● Data section
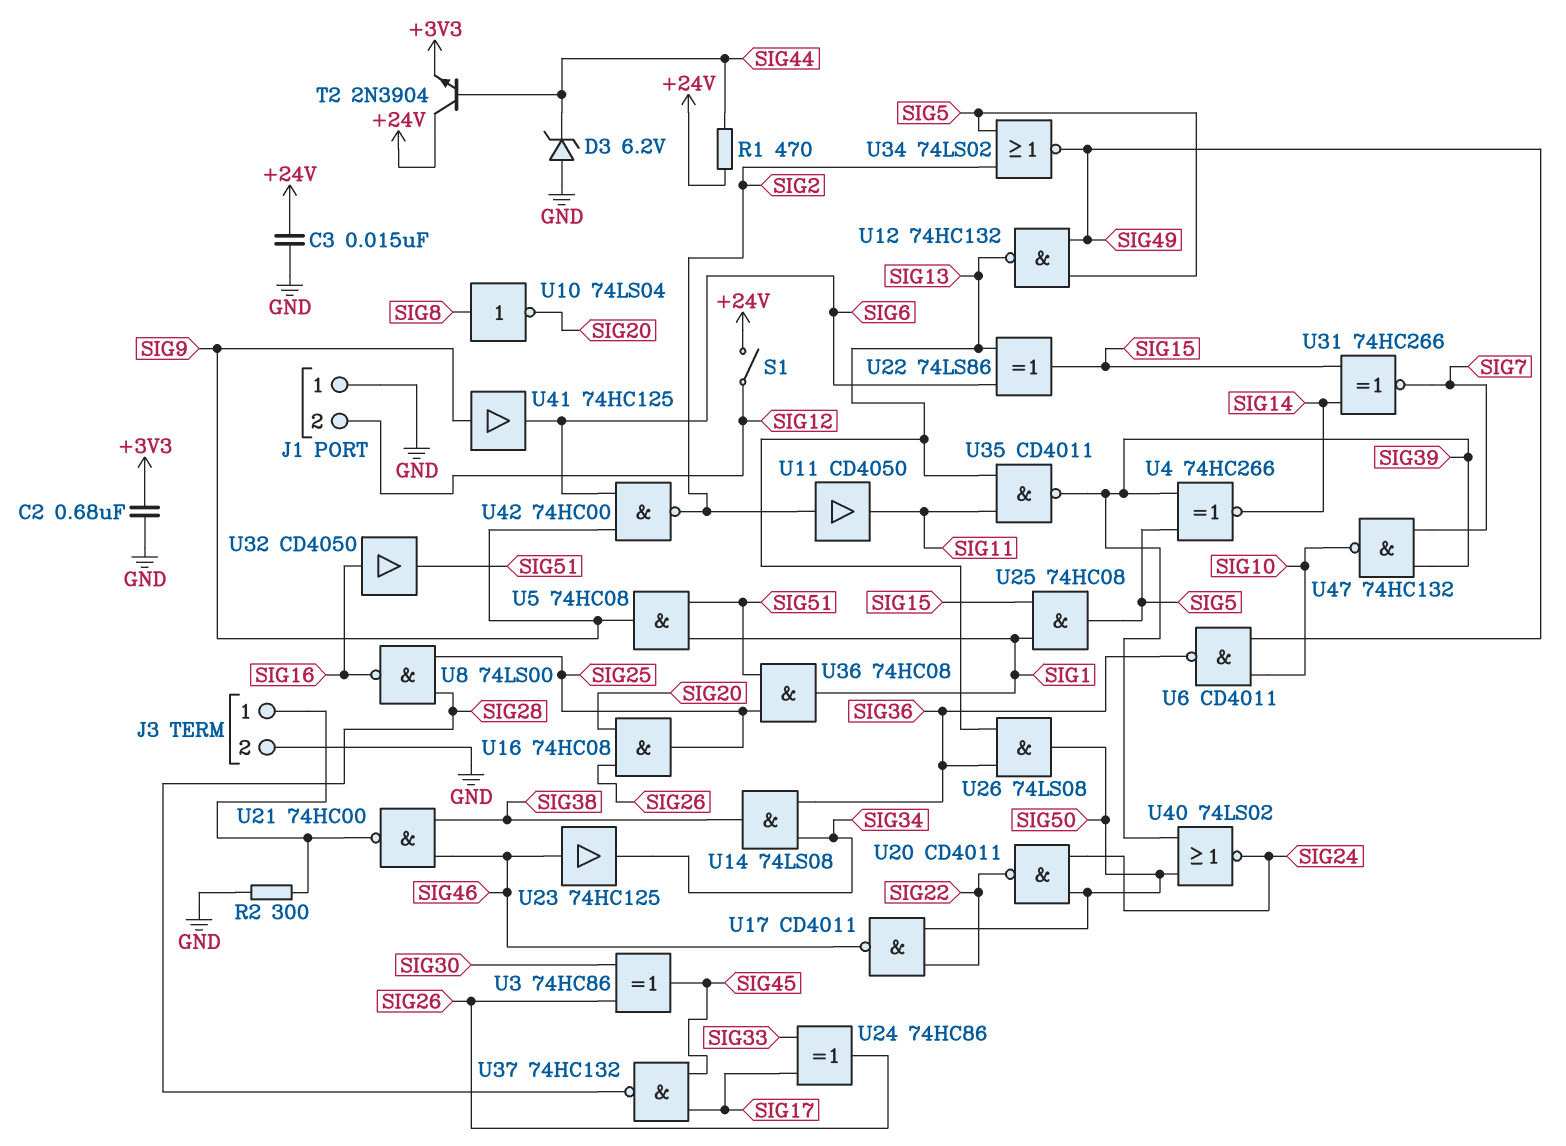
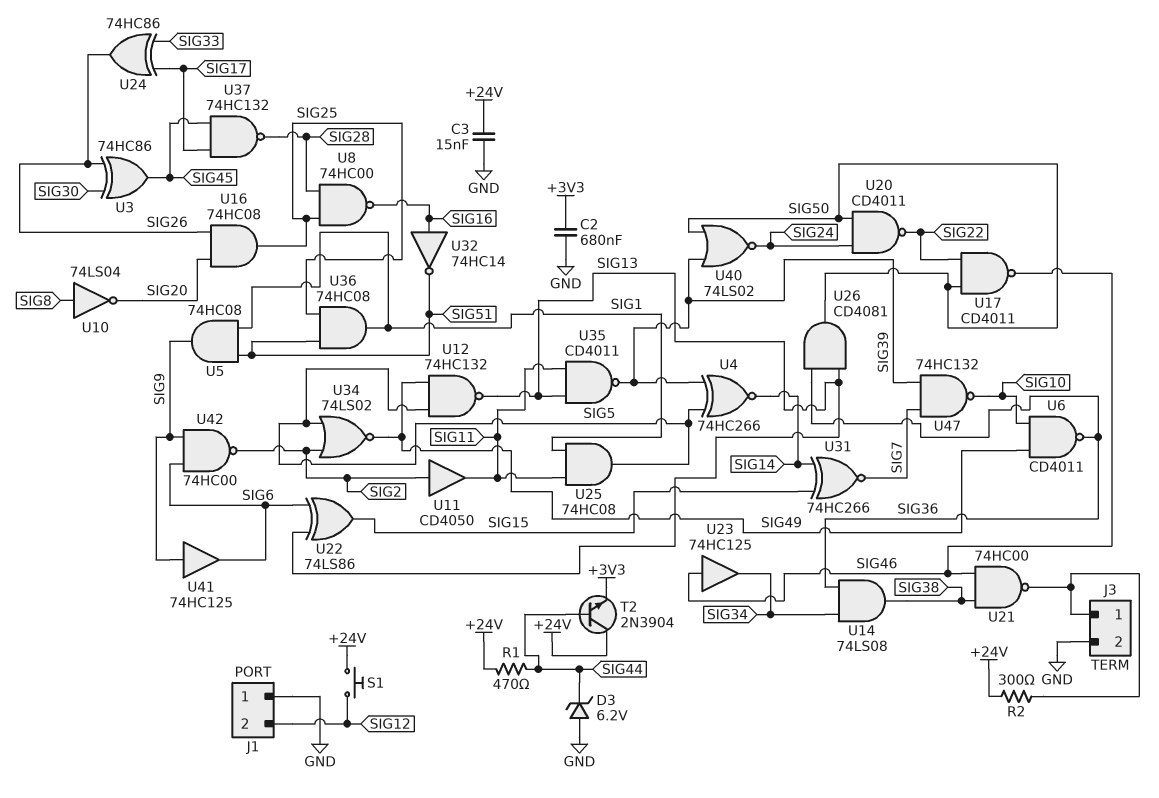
R2: 300 (GND, J3/1) -> 300 (+24V, J3/1)
S1: switch (+24V, SIG12) -> button (+24V, SIG12)
U8: NAND 74LS00 (in SIG25, in SIG28, out SIG16) -> NAND 74HC00 (in SIG25, in SIG28, out SIG16)
U25: AND 74HC08 (in SIG1, in SIG15, out SIG5) -> AND 74HC08 (in SIG1, in SIG11, out SIG5)
U26: AND 74LS08 (in SIG13, in SIG36, out SIG50) -> AND CD4081 (in SIG13, in SIG36, out SIG50)
U32: buffer CD4050 (in SIG16, out SIG51) -> NOT 74HC14 (in SIG16, out SIG51)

● Task to complete
Everything from the line containing "U25: AND 74HC08" through the last line above should be copied exactly, please, with nothing added.

● Exercise response
U25: AND 74HC08 (in SIG1, in SIG15, out SIG5) -> AND 74HC08 (in SIG1, in SIG11, out SIG5)
U26: AND 74LS08 (in SIG13, in SIG36, out SIG50) -> AND CD4081 (in SIG13, in SIG36, out SIG50)
U32: buffer CD4050 (in SIG16, out SIG51) -> NOT 74HC14 (in SIG16, out SIG51)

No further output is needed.